(Beginning of DATA EXTRACTS)
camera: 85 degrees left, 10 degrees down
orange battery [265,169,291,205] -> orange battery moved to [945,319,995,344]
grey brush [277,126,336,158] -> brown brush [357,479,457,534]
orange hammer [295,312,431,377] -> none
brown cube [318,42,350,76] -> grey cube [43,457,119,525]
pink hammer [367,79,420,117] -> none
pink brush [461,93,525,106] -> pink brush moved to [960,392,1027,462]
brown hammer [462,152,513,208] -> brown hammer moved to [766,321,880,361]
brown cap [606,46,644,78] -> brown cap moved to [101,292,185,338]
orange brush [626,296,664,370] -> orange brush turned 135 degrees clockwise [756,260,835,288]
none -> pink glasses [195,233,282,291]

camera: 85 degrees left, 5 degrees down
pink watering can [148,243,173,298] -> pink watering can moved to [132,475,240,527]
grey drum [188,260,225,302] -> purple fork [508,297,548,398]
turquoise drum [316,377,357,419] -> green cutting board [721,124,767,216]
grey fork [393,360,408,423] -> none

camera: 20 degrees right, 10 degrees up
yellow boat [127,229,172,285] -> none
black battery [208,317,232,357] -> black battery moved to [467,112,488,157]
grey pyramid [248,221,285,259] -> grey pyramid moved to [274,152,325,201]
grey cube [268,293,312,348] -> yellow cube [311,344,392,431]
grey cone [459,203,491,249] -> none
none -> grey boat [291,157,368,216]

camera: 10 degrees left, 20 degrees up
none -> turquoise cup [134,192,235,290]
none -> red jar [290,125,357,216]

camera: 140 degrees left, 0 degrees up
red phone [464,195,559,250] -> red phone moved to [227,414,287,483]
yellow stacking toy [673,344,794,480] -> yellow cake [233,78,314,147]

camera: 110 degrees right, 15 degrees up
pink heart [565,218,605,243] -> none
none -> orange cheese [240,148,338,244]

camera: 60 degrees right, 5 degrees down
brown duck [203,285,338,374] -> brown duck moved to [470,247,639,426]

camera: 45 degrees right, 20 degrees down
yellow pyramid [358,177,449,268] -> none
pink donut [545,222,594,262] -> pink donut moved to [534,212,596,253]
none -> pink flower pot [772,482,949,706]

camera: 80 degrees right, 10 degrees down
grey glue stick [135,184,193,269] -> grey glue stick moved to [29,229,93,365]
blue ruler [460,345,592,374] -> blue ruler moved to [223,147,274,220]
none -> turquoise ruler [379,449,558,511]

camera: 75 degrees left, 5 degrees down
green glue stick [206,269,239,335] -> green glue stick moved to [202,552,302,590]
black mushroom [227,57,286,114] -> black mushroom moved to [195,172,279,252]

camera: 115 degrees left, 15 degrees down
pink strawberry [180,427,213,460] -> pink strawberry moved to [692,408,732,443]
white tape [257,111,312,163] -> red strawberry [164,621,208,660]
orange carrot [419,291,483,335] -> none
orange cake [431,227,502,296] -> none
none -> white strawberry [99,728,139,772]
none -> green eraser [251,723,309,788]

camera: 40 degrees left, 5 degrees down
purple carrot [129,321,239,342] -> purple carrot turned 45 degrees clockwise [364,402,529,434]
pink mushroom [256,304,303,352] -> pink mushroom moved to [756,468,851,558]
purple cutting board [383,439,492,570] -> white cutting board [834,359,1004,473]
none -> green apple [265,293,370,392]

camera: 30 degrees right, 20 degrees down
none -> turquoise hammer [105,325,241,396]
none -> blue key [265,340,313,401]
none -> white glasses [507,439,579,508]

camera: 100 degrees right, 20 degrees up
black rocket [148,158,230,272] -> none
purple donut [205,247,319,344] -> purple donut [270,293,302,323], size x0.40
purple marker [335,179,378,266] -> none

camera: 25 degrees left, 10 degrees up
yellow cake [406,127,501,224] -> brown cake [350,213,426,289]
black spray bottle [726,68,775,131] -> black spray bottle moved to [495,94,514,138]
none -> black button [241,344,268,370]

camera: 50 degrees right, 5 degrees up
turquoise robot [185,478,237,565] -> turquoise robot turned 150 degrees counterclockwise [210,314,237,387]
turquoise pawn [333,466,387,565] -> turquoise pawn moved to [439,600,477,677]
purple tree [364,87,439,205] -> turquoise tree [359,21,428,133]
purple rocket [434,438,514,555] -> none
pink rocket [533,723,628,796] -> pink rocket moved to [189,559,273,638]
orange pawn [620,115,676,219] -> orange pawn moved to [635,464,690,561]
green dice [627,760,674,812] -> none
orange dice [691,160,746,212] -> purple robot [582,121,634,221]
(End of DATA EXTRACTS)
TASK GOAL: Please restate the records in full, word for word.

TASK ANSWER:
camera: 85 degrees left, 10 degrees down
orange battery [265,169,291,205] -> orange battery moved to [945,319,995,344]
grey brush [277,126,336,158] -> brown brush [357,479,457,534]
orange hammer [295,312,431,377] -> none
brown cube [318,42,350,76] -> grey cube [43,457,119,525]
pink hammer [367,79,420,117] -> none
pink brush [461,93,525,106] -> pink brush moved to [960,392,1027,462]
brown hammer [462,152,513,208] -> brown hammer moved to [766,321,880,361]
brown cap [606,46,644,78] -> brown cap moved to [101,292,185,338]
orange brush [626,296,664,370] -> orange brush turned 135 degrees clockwise [756,260,835,288]
none -> pink glasses [195,233,282,291]

camera: 85 degrees left, 5 degrees down
pink watering can [148,243,173,298] -> pink watering can moved to [132,475,240,527]
grey drum [188,260,225,302] -> purple fork [508,297,548,398]
turquoise drum [316,377,357,419] -> green cutting board [721,124,767,216]
grey fork [393,360,408,423] -> none

camera: 20 degrees right, 10 degrees up
yellow boat [127,229,172,285] -> none
black battery [208,317,232,357] -> black battery moved to [467,112,488,157]
grey pyramid [248,221,285,259] -> grey pyramid moved to [274,152,325,201]
grey cube [268,293,312,348] -> yellow cube [311,344,392,431]
grey cone [459,203,491,249] -> none
none -> grey boat [291,157,368,216]

camera: 10 degrees left, 20 degrees up
none -> turquoise cup [134,192,235,290]
none -> red jar [290,125,357,216]

camera: 140 degrees left, 0 degrees up
red phone [464,195,559,250] -> red phone moved to [227,414,287,483]
yellow stacking toy [673,344,794,480] -> yellow cake [233,78,314,147]

camera: 110 degrees right, 15 degrees up
pink heart [565,218,605,243] -> none
none -> orange cheese [240,148,338,244]

camera: 60 degrees right, 5 degrees down
brown duck [203,285,338,374] -> brown duck moved to [470,247,639,426]

camera: 45 degrees right, 20 degrees down
yellow pyramid [358,177,449,268] -> none
pink donut [545,222,594,262] -> pink donut moved to [534,212,596,253]
none -> pink flower pot [772,482,949,706]

camera: 80 degrees right, 10 degrees down
grey glue stick [135,184,193,269] -> grey glue stick moved to [29,229,93,365]
blue ruler [460,345,592,374] -> blue ruler moved to [223,147,274,220]
none -> turquoise ruler [379,449,558,511]

camera: 75 degrees left, 5 degrees down
green glue stick [206,269,239,335] -> green glue stick moved to [202,552,302,590]
black mushroom [227,57,286,114] -> black mushroom moved to [195,172,279,252]

camera: 115 degrees left, 15 degrees down
pink strawberry [180,427,213,460] -> pink strawberry moved to [692,408,732,443]
white tape [257,111,312,163] -> red strawberry [164,621,208,660]
orange carrot [419,291,483,335] -> none
orange cake [431,227,502,296] -> none
none -> white strawberry [99,728,139,772]
none -> green eraser [251,723,309,788]

camera: 40 degrees left, 5 degrees down
purple carrot [129,321,239,342] -> purple carrot turned 45 degrees clockwise [364,402,529,434]
pink mushroom [256,304,303,352] -> pink mushroom moved to [756,468,851,558]
purple cutting board [383,439,492,570] -> white cutting board [834,359,1004,473]
none -> green apple [265,293,370,392]

camera: 30 degrees right, 20 degrees down
none -> turquoise hammer [105,325,241,396]
none -> blue key [265,340,313,401]
none -> white glasses [507,439,579,508]

camera: 100 degrees right, 20 degrees up
black rocket [148,158,230,272] -> none
purple donut [205,247,319,344] -> purple donut [270,293,302,323], size x0.40
purple marker [335,179,378,266] -> none

camera: 25 degrees left, 10 degrees up
yellow cake [406,127,501,224] -> brown cake [350,213,426,289]
black spray bottle [726,68,775,131] -> black spray bottle moved to [495,94,514,138]
none -> black button [241,344,268,370]

camera: 50 degrees right, 5 degrees up
turquoise robot [185,478,237,565] -> turquoise robot turned 150 degrees counterclockwise [210,314,237,387]
turquoise pawn [333,466,387,565] -> turquoise pawn moved to [439,600,477,677]
purple tree [364,87,439,205] -> turquoise tree [359,21,428,133]
purple rocket [434,438,514,555] -> none
pink rocket [533,723,628,796] -> pink rocket moved to [189,559,273,638]
orange pawn [620,115,676,219] -> orange pawn moved to [635,464,690,561]
green dice [627,760,674,812] -> none
orange dice [691,160,746,212] -> purple robot [582,121,634,221]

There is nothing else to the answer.